Edit tracking data:
————

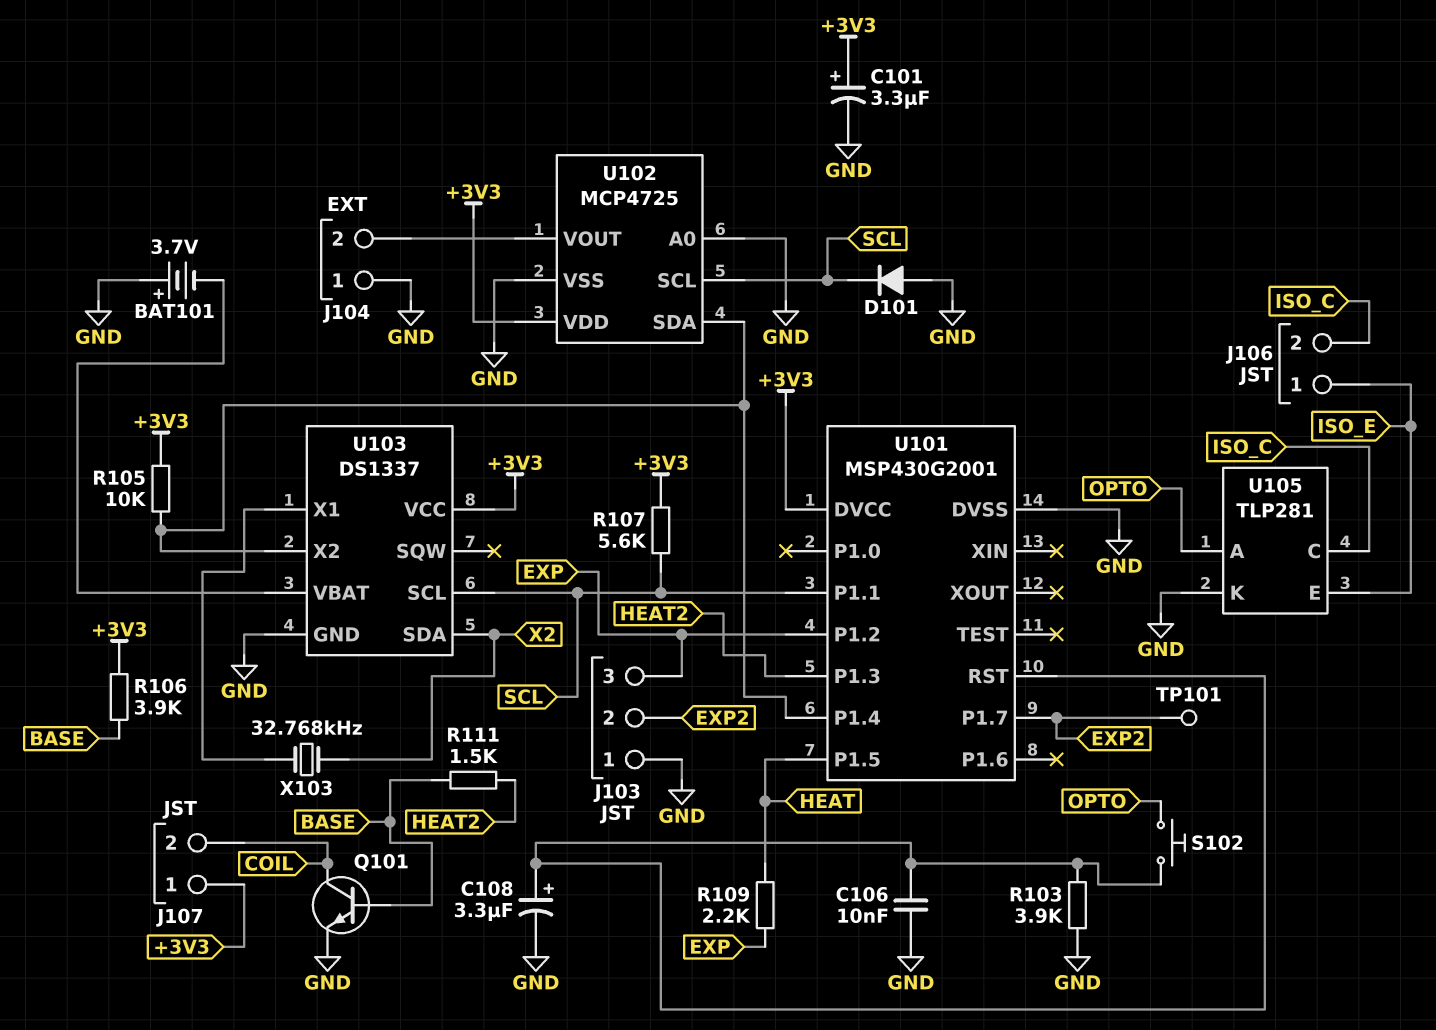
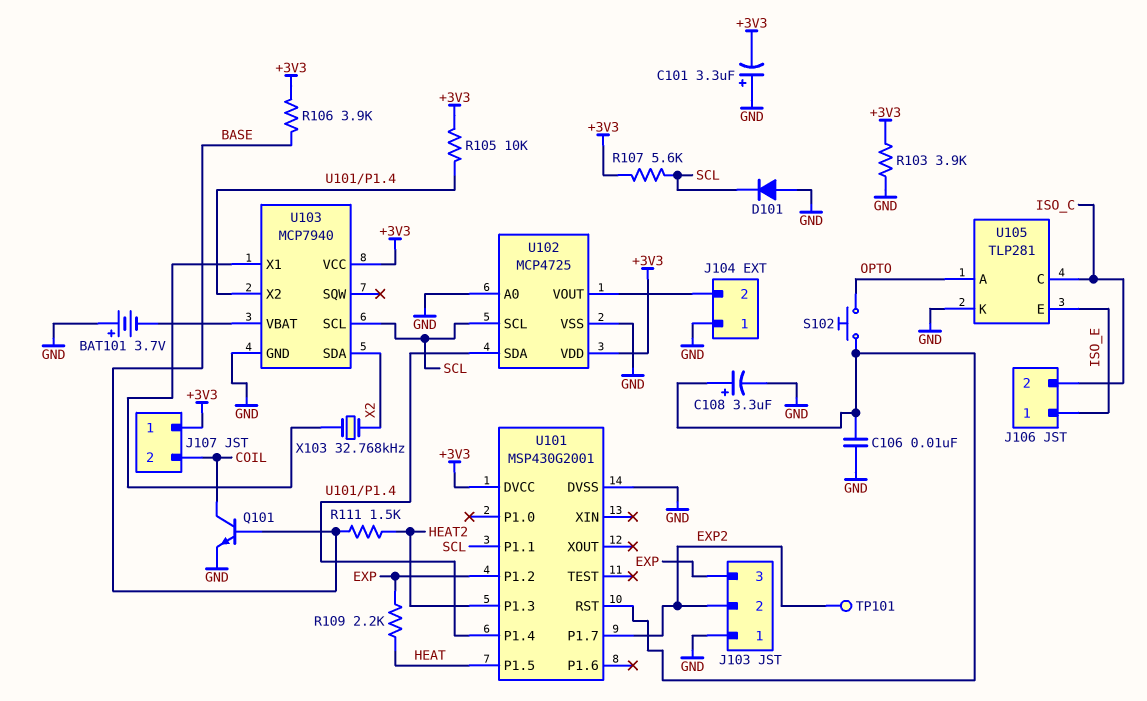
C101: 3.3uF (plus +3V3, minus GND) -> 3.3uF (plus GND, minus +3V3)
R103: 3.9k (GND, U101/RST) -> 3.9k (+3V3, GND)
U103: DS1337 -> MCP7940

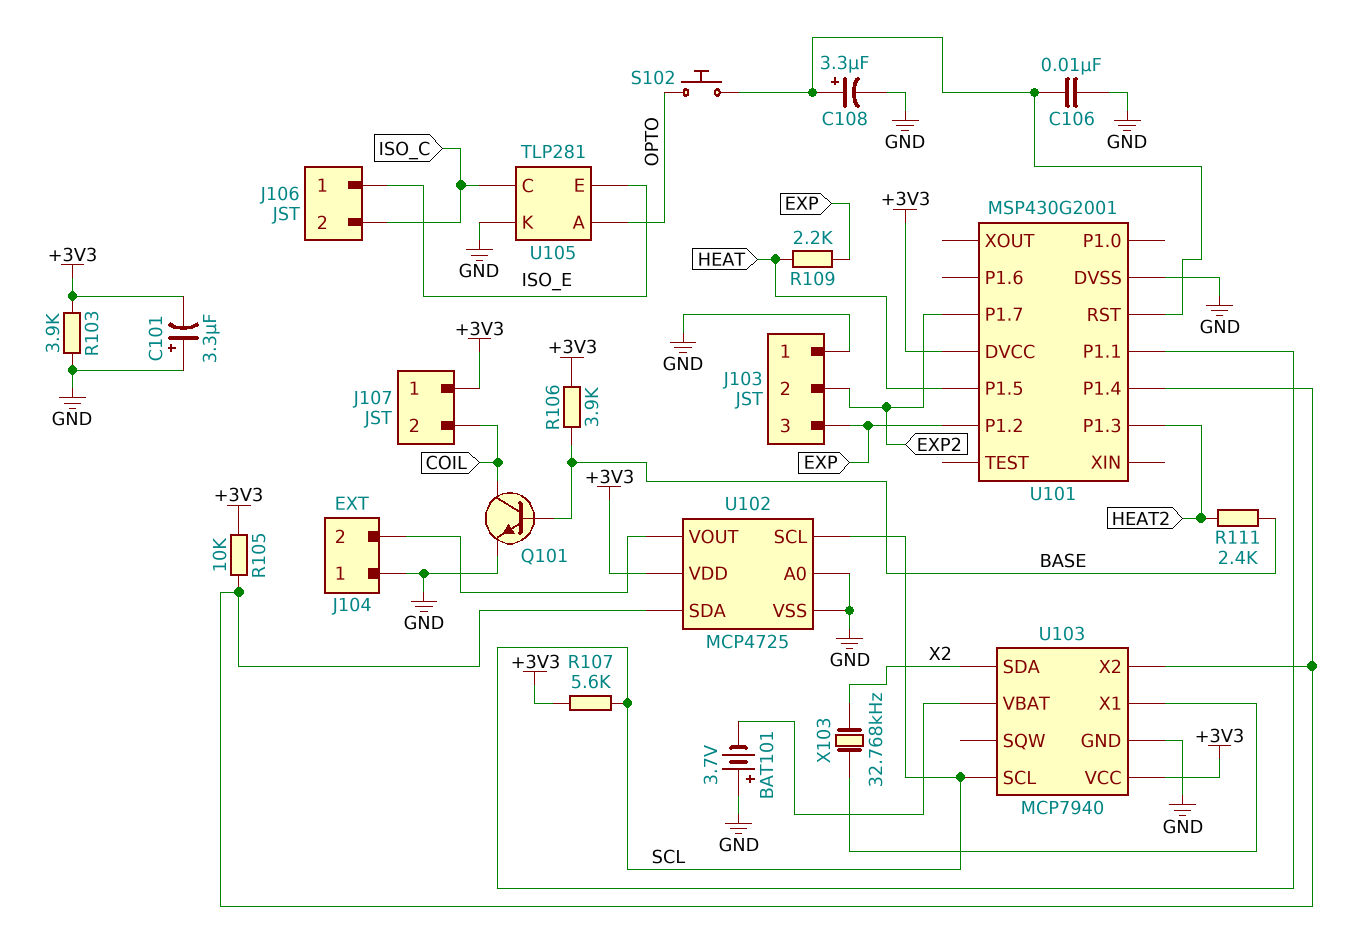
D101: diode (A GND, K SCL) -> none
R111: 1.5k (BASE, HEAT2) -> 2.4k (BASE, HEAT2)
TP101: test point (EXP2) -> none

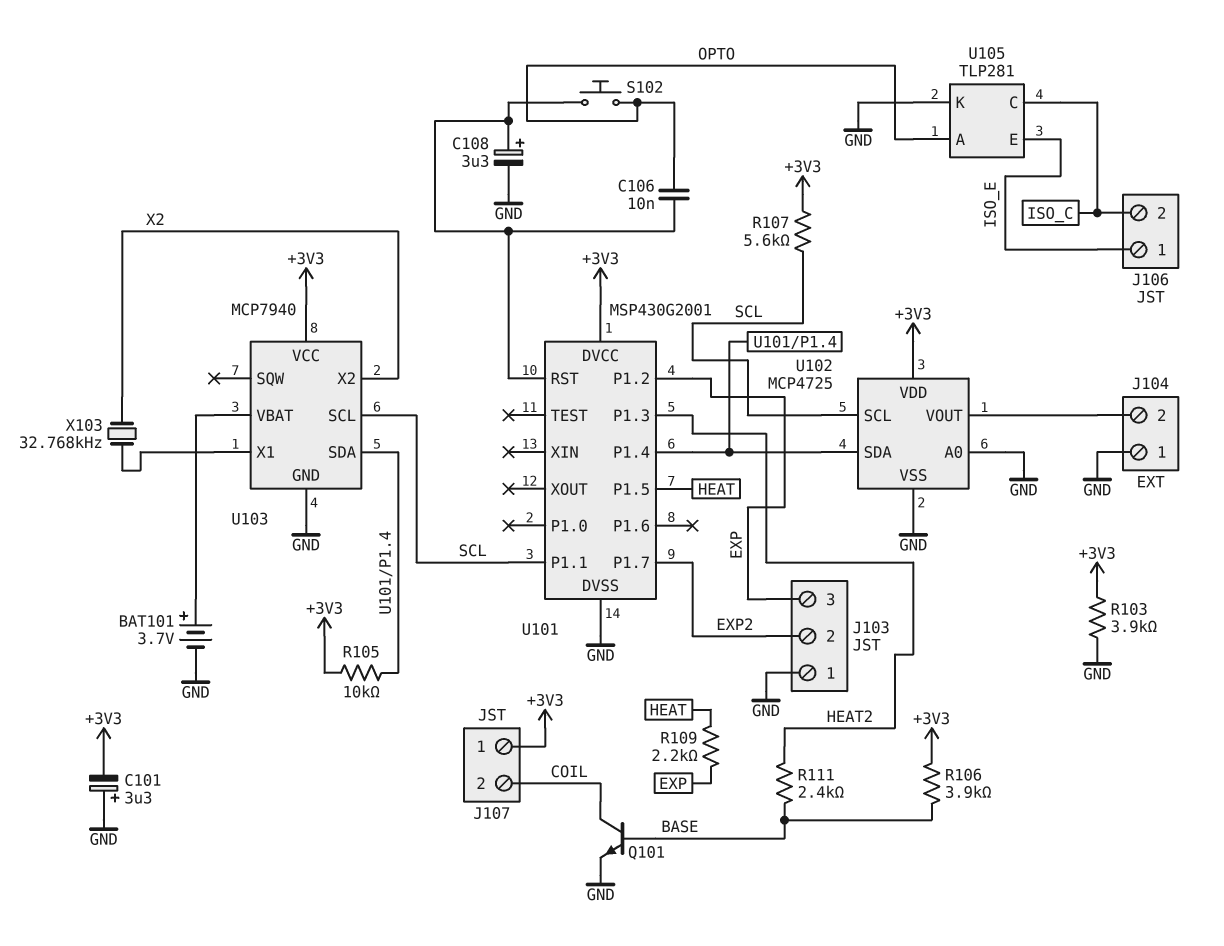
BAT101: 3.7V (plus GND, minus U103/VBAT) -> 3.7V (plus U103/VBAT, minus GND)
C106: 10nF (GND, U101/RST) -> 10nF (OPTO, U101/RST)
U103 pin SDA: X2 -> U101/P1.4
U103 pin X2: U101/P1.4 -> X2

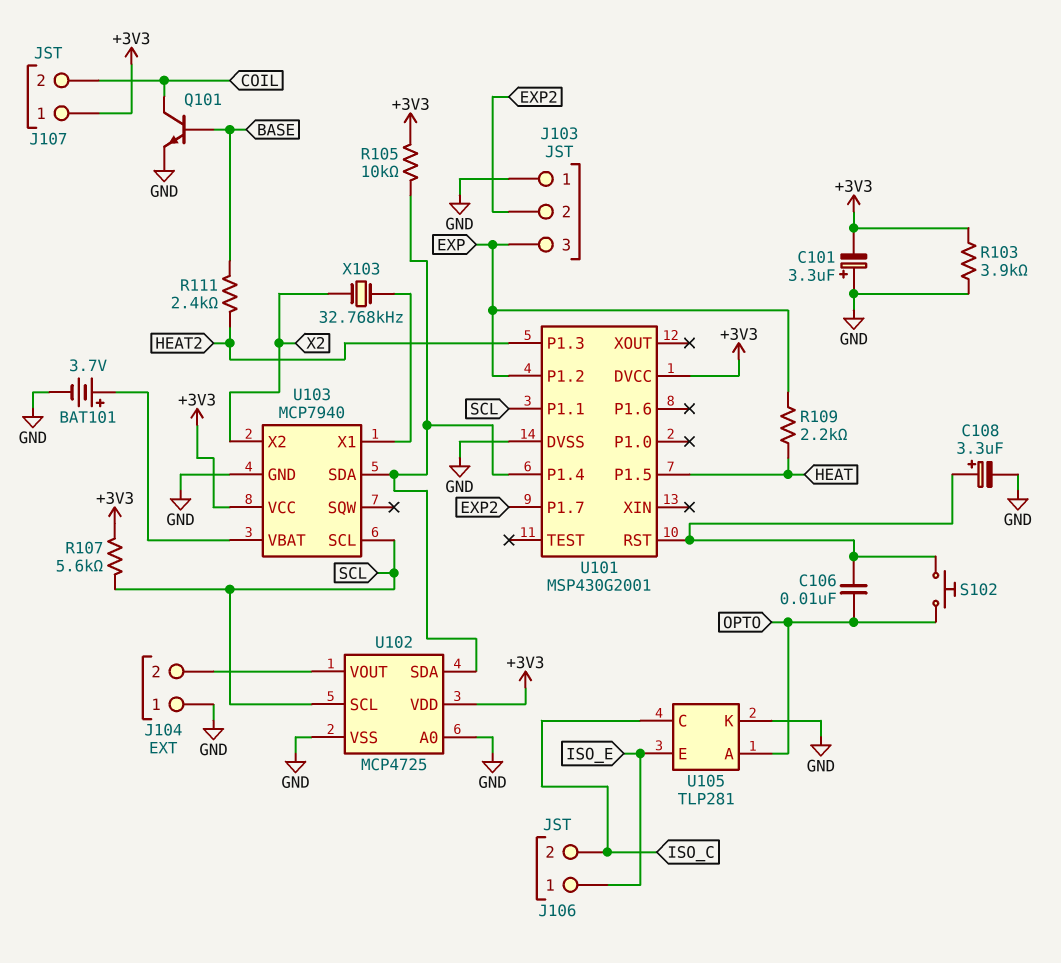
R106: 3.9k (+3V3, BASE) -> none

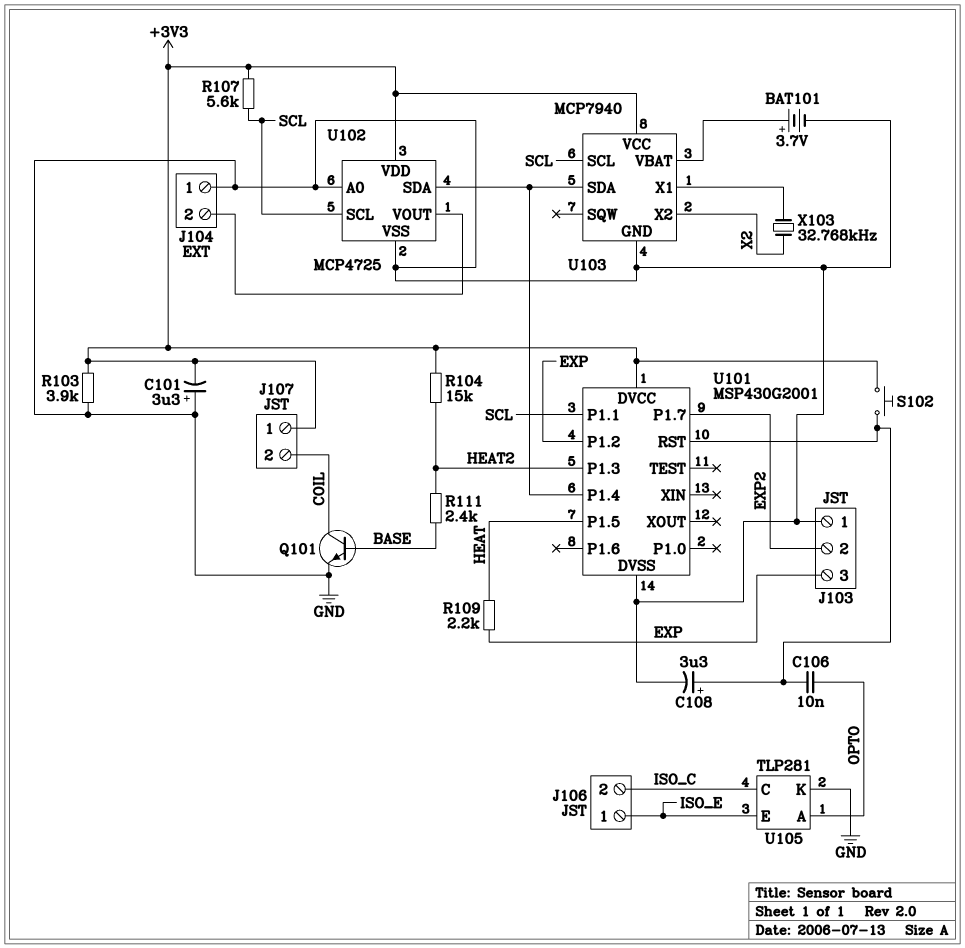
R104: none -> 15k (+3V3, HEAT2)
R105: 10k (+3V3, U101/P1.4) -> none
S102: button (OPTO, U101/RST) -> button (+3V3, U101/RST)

————

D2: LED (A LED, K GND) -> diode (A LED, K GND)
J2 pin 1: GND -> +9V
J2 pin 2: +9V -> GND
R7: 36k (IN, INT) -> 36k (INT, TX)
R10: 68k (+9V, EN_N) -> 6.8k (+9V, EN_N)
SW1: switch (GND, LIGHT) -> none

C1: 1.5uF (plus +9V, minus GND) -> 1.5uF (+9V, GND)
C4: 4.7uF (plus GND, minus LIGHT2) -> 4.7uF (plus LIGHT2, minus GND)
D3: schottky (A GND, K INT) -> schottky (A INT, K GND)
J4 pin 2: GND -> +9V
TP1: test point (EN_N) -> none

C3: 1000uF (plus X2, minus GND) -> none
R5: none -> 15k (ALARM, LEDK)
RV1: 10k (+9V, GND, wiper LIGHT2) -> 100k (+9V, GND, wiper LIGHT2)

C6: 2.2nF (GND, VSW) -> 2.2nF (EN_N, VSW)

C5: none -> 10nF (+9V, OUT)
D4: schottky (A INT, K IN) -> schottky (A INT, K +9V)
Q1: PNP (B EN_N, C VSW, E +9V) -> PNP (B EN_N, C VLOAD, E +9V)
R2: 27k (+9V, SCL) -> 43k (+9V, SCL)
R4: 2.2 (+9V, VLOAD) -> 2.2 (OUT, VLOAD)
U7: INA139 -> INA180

————

**REQUIRED ACTION**
Take exactly the lines from the one containing "C6: 2.2nF (GND, VSW) -> 2.2nF (EN_N, VSW)" through the one containing "U7: INA139 -> INA180" in the data above, and output them with nothing added.

**YOUR RESPONSE**
C6: 2.2nF (GND, VSW) -> 2.2nF (EN_N, VSW)

C5: none -> 10nF (+9V, OUT)
D4: schottky (A INT, K IN) -> schottky (A INT, K +9V)
Q1: PNP (B EN_N, C VSW, E +9V) -> PNP (B EN_N, C VLOAD, E +9V)
R2: 27k (+9V, SCL) -> 43k (+9V, SCL)
R4: 2.2 (+9V, VLOAD) -> 2.2 (OUT, VLOAD)
U7: INA139 -> INA180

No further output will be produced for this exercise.